EXERCISE INSTRUCTIONS = Turn the records below into a JSON list of strings, one string per line, without the blank lines. Leave the pictures out of the list.

-----

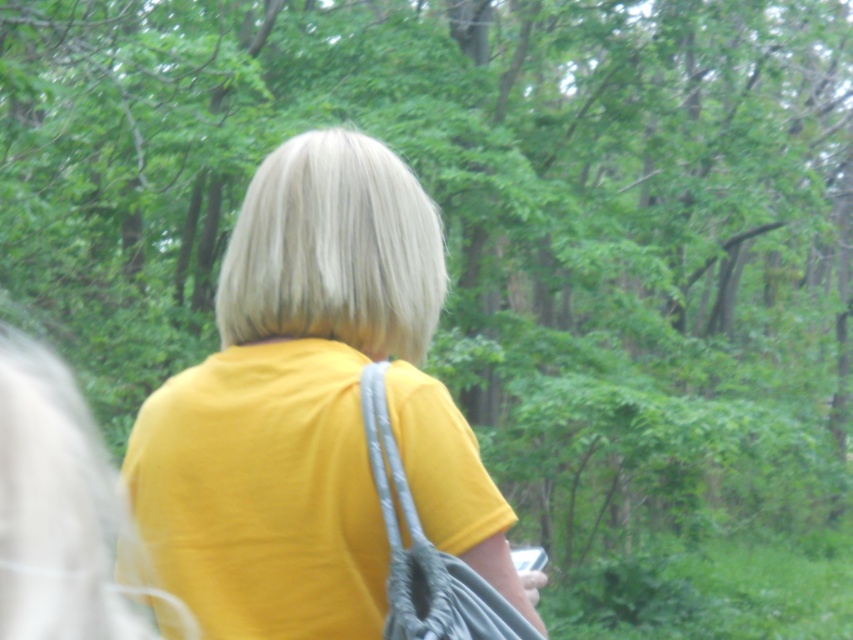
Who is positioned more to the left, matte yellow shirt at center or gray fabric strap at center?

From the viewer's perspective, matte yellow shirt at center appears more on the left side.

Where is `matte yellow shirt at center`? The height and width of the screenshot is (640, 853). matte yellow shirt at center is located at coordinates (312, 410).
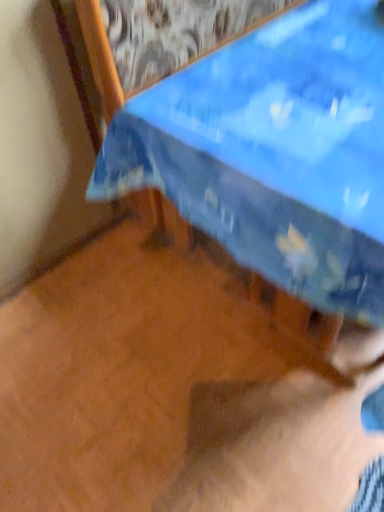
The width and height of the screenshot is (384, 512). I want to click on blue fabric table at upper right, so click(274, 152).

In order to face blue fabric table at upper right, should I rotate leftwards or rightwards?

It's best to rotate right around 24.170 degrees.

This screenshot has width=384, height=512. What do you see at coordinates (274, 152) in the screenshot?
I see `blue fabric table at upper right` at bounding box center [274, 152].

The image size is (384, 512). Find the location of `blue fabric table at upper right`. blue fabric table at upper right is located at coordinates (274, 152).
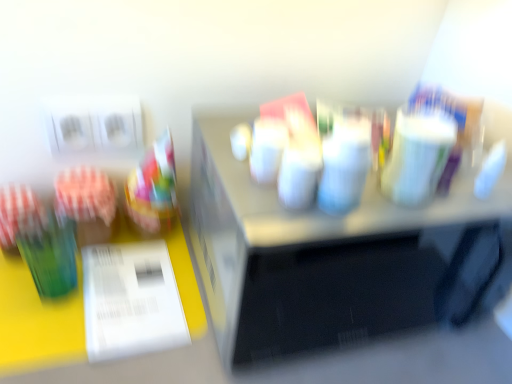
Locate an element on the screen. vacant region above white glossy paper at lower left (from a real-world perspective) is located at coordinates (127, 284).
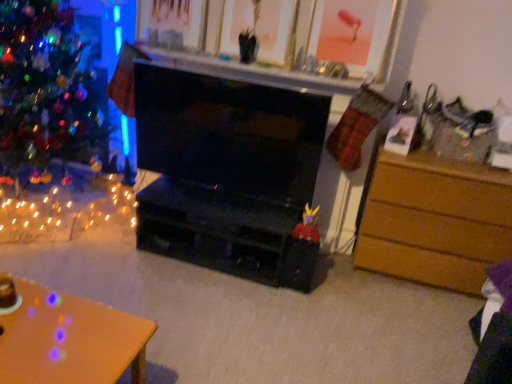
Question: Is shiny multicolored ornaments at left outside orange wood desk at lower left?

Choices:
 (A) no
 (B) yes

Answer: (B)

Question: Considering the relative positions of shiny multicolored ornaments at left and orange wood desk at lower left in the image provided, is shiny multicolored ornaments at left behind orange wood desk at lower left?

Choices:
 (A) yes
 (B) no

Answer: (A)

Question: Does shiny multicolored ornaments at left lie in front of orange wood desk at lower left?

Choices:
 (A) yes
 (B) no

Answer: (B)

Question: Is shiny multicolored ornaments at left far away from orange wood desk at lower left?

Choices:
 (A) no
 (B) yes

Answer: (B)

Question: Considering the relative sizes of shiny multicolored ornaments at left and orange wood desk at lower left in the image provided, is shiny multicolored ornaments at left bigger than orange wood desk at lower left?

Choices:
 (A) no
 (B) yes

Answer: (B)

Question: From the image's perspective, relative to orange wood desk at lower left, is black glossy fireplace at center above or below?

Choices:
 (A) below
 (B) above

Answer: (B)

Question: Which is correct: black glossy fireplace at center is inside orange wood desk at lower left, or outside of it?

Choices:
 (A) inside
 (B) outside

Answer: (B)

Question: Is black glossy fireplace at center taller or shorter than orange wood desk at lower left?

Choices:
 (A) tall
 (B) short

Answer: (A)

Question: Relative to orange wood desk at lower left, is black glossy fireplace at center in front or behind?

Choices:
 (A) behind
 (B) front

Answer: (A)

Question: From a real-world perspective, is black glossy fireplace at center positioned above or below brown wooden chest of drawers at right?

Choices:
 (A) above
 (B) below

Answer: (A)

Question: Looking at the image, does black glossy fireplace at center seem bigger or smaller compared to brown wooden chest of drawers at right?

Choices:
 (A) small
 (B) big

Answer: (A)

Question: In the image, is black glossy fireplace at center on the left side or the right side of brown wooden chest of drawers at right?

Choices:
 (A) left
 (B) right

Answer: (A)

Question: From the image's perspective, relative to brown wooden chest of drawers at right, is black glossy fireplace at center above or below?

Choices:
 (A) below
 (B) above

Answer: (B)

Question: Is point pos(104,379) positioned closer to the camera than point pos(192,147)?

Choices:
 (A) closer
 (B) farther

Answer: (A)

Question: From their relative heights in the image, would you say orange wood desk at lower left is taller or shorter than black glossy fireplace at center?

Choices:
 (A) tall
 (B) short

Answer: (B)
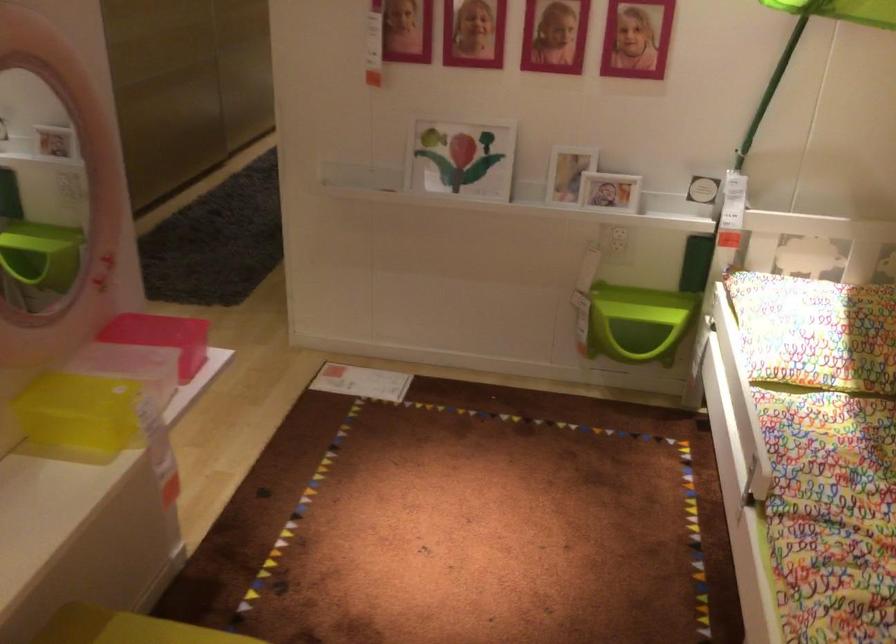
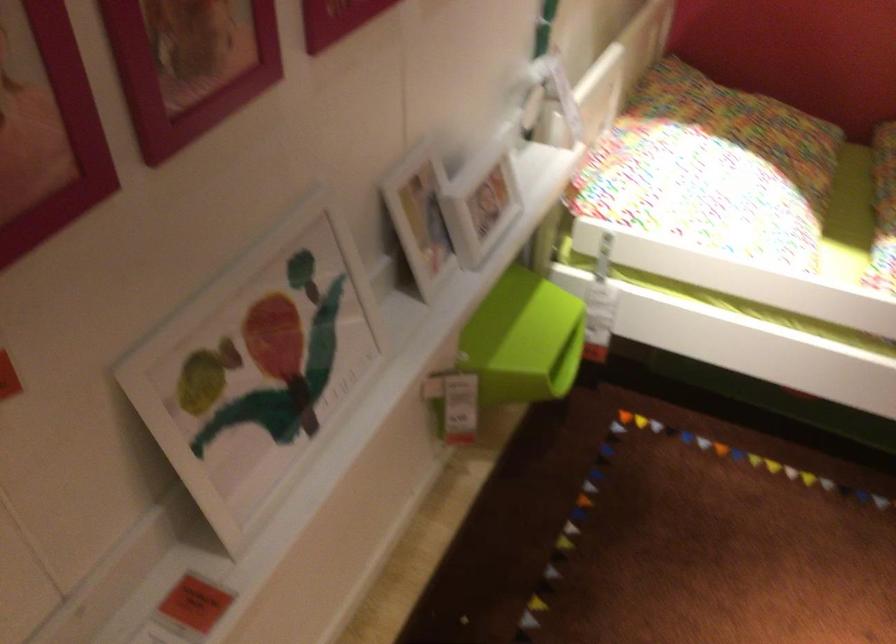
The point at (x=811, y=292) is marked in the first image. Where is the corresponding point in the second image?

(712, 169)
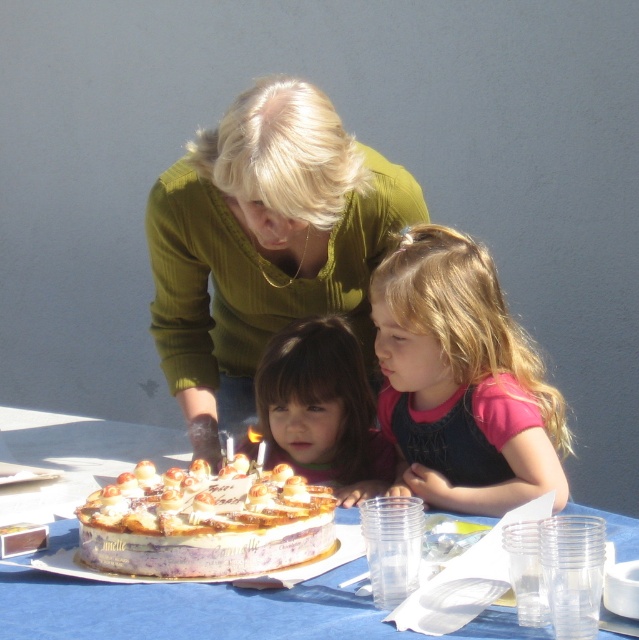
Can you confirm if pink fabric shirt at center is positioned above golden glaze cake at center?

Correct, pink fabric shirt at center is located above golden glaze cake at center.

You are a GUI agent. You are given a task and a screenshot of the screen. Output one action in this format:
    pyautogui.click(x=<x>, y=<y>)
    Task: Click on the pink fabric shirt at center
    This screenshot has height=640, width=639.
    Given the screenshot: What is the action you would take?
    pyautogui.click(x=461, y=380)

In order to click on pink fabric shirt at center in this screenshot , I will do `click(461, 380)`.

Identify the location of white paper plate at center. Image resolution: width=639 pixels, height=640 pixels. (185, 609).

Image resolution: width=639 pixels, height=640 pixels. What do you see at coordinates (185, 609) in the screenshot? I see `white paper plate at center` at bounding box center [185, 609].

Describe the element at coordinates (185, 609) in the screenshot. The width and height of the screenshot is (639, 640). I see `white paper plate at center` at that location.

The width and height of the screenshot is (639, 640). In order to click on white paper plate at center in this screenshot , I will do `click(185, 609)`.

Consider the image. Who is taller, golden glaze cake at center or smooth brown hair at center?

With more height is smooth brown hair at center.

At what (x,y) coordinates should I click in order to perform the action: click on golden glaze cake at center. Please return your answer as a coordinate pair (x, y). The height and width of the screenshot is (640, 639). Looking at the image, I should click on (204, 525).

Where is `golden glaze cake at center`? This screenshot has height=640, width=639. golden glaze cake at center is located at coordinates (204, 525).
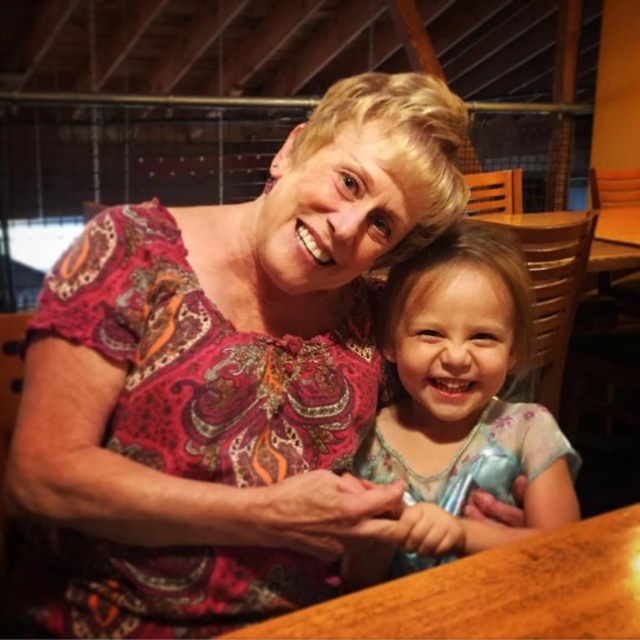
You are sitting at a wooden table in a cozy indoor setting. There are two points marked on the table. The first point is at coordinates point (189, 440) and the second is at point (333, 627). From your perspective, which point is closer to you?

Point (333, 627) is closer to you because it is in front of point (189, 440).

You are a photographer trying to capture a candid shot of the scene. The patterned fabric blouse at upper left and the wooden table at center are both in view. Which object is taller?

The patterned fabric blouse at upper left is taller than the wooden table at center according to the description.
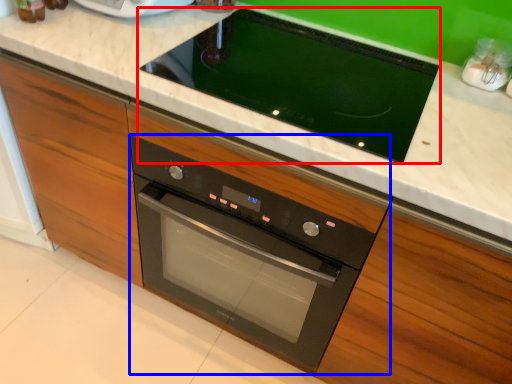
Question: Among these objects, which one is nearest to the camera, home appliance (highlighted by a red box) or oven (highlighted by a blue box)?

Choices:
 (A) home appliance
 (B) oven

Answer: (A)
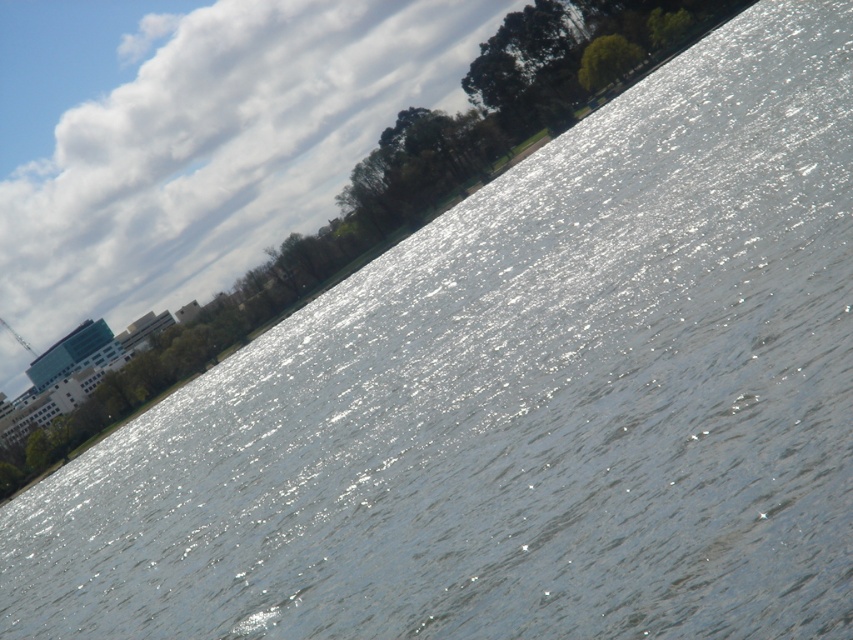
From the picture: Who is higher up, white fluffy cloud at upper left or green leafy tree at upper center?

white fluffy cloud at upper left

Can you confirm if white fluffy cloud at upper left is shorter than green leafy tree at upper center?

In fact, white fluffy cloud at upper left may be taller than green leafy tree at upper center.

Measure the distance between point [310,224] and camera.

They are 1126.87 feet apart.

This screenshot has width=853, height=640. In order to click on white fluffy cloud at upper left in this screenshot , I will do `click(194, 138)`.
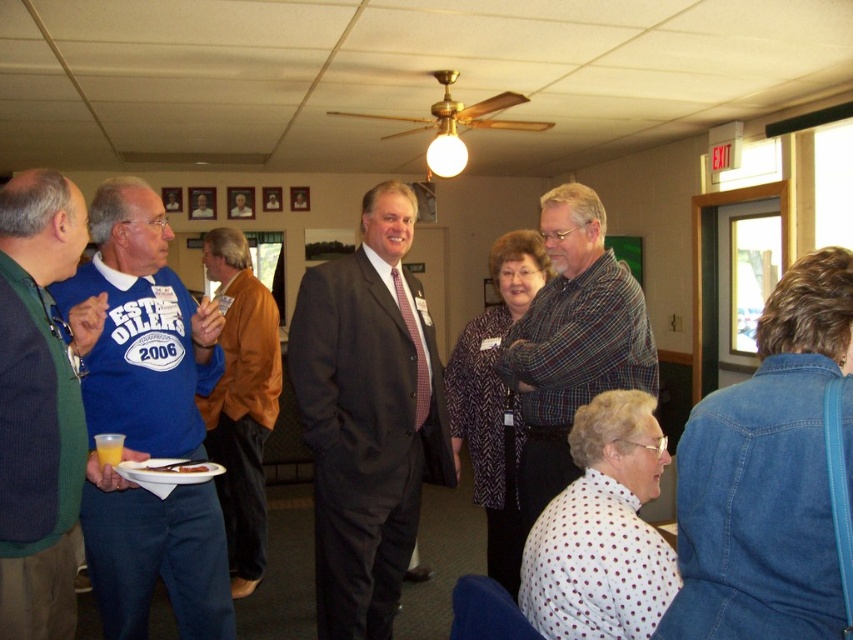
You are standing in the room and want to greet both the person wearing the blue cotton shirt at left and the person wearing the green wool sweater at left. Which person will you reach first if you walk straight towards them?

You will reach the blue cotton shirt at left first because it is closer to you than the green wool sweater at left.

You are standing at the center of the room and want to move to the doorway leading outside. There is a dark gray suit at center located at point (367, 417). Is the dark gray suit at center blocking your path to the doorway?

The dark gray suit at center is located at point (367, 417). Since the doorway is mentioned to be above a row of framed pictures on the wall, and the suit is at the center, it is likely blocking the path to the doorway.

-----

THE COMPLETED TASK =
[
  "Who is positioned more to the left, matte yellow shirt at center or gray fabric strap at center?",
  "From the viewer's perspective, matte yellow shirt at center appears more on the left side.",
  "Where is `matte yellow shirt at center`? The height and width of the screenshot is (640, 853). matte yellow shirt at center is located at coordinates (312, 410).",
  "The width and height of the screenshot is (384, 512). I want to click on blue fabric table at upper right, so click(274, 152).",
  "In order to face blue fabric table at upper right, should I rotate leftwards or rightwards?",
  "It's best to rotate right around 24.170 degrees.",
  "This screenshot has width=384, height=512. What do you see at coordinates (274, 152) in the screenshot?",
  "I see `blue fabric table at upper right` at bounding box center [274, 152].",
  "The image size is (384, 512). Find the location of `blue fabric table at upper right`. blue fabric table at upper right is located at coordinates (274, 152).",
  "Locate an element on the screen. vacant region above white glossy paper at lower left (from a real-world perspective) is located at coordinates (127, 284).",
  "Question: Is shiny multicolored ornaments at left outside orange wood desk at lower left?",
  "Choices:",
  " (A) no",
  " (B) yes",
  "Answer: (B)",
  "Question: Considering the relative positions of shiny multicolored ornaments at left and orange wood desk at lower left in the image provided, is shiny multicolored ornaments at left behind orange wood desk at lower left?",
  "Choices:",
  " (A) yes",
  " (B) no",
  "Answer: (A)",
  "Question: Does shiny multicolored ornaments at left lie in front of orange wood desk at lower left?",
  "Choices:",
  " (A) yes",
  " (B) no",
  "Answer: (B)",
  "Question: Is shiny multicolored ornaments at left far away from orange wood desk at lower left?",
  "Choices:",
  " (A) no",
  " (B) yes",
  "Answer: (B)",
  "Question: Considering the relative sizes of shiny multicolored ornaments at left and orange wood desk at lower left in the image provided, is shiny multicolored ornaments at left bigger than orange wood desk at lower left?",
  "Choices:",
  " (A) no",
  " (B) yes",
  "Answer: (B)",
  "Question: From the image's perspective, relative to orange wood desk at lower left, is black glossy fireplace at center above or below?",
  "Choices:",
  " (A) below",
  " (B) above",
  "Answer: (B)",
  "Question: Which is correct: black glossy fireplace at center is inside orange wood desk at lower left, or outside of it?",
  "Choices:",
  " (A) inside",
  " (B) outside",
  "Answer: (B)",
  "Question: Is black glossy fireplace at center taller or shorter than orange wood desk at lower left?",
  "Choices:",
  " (A) tall",
  " (B) short",
  "Answer: (A)",
  "Question: Relative to orange wood desk at lower left, is black glossy fireplace at center in front or behind?",
  "Choices:",
  " (A) behind",
  " (B) front",
  "Answer: (A)",
  "Question: From a real-world perspective, is black glossy fireplace at center positioned above or below brown wooden chest of drawers at right?",
  "Choices:",
  " (A) above",
  " (B) below",
  "Answer: (A)",
  "Question: Looking at the image, does black glossy fireplace at center seem bigger or smaller compared to brown wooden chest of drawers at right?",
  "Choices:",
  " (A) small",
  " (B) big",
  "Answer: (A)",
  "Question: In the image, is black glossy fireplace at center on the left side or the right side of brown wooden chest of drawers at right?",
  "Choices:",
  " (A) left",
  " (B) right",
  "Answer: (A)",
  "Question: From the image's perspective, relative to brown wooden chest of drawers at right, is black glossy fireplace at center above or below?",
  "Choices:",
  " (A) below",
  " (B) above",
  "Answer: (B)",
  "Question: Is point pos(104,379) positioned closer to the camera than point pos(192,147)?",
  "Choices:",
  " (A) closer",
  " (B) farther",
  "Answer: (A)",
  "Question: From their relative heights in the image, would you say orange wood desk at lower left is taller or shorter than black glossy fireplace at center?",
  "Choices:",
  " (A) tall",
  " (B) short",
  "Answer: (B)",
  "The point at (x=811, y=292) is marked in the first image. Where is the corresponding point in the second image?",
  "(712, 169)",
  "Can you confirm if pink fabric shirt at center is positioned above golden glaze cake at center?",
  "Correct, pink fabric shirt at center is located above golden glaze cake at center.",
  "You are a GUI agent. You are given a task and a screenshot of the screen. Output one action in this format:",
  "    pyautogui.click(x=<x>, y=<y>)",
  "    Task: Click on the pink fabric shirt at center",
  "    This screenshot has height=640, width=639.",
  "    Given the screenshot: What is the action you would take?",
  "    pyautogui.click(x=461, y=380)",
  "In order to click on pink fabric shirt at center in this screenshot , I will do `click(461, 380)`.",
  "Identify the location of white paper plate at center. Image resolution: width=639 pixels, height=640 pixels. (185, 609).",
  "Image resolution: width=639 pixels, height=640 pixels. What do you see at coordinates (185, 609) in the screenshot? I see `white paper plate at center` at bounding box center [185, 609].",
  "Describe the element at coordinates (185, 609) in the screenshot. The width and height of the screenshot is (639, 640). I see `white paper plate at center` at that location.",
  "The width and height of the screenshot is (639, 640). In order to click on white paper plate at center in this screenshot , I will do `click(185, 609)`.",
  "Consider the image. Who is taller, golden glaze cake at center or smooth brown hair at center?",
  "With more height is smooth brown hair at center.",
  "At what (x,y) coordinates should I click in order to perform the action: click on golden glaze cake at center. Please return your answer as a coordinate pair (x, y). The height and width of the screenshot is (640, 639). Looking at the image, I should click on (204, 525).",
  "Where is `golden glaze cake at center`? This screenshot has height=640, width=639. golden glaze cake at center is located at coordinates (204, 525).",
  "You are sitting at a wooden table in a cozy indoor setting. There are two points marked on the table. The first point is at coordinates point (189, 440) and the second is at point (333, 627). From your perspective, which point is closer to you?",
  "Point (333, 627) is closer to you because it is in front of point (189, 440).",
  "You are a photographer trying to capture a candid shot of the scene. The patterned fabric blouse at upper left and the wooden table at center are both in view. Which object is taller?",
  "The patterned fabric blouse at upper left is taller than the wooden table at center according to the description.",
  "Question: Among these objects, which one is nearest to the camera, home appliance (highlighted by a red box) or oven (highlighted by a blue box)?",
  "Choices:",
  " (A) home appliance",
  " (B) oven",
  "Answer: (A)",
  "From the picture: Who is higher up, white fluffy cloud at upper left or green leafy tree at upper center?",
  "white fluffy cloud at upper left",
  "Can you confirm if white fluffy cloud at upper left is shorter than green leafy tree at upper center?",
  "In fact, white fluffy cloud at upper left may be taller than green leafy tree at upper center.",
  "Measure the distance between point [310,224] and camera.",
  "They are 1126.87 feet apart.",
  "This screenshot has width=853, height=640. In order to click on white fluffy cloud at upper left in this screenshot , I will do `click(194, 138)`.",
  "You are standing in the room and want to greet both the person wearing the blue cotton shirt at left and the person wearing the green wool sweater at left. Which person will you reach first if you walk straight towards them?",
  "You will reach the blue cotton shirt at left first because it is closer to you than the green wool sweater at left.",
  "You are standing at the center of the room and want to move to the doorway leading outside. There is a dark gray suit at center located at point (367, 417). Is the dark gray suit at center blocking your path to the doorway?",
  "The dark gray suit at center is located at point (367, 417). Since the doorway is mentioned to be above a row of framed pictures on the wall, and the suit is at the center, it is likely blocking the path to the doorway."
]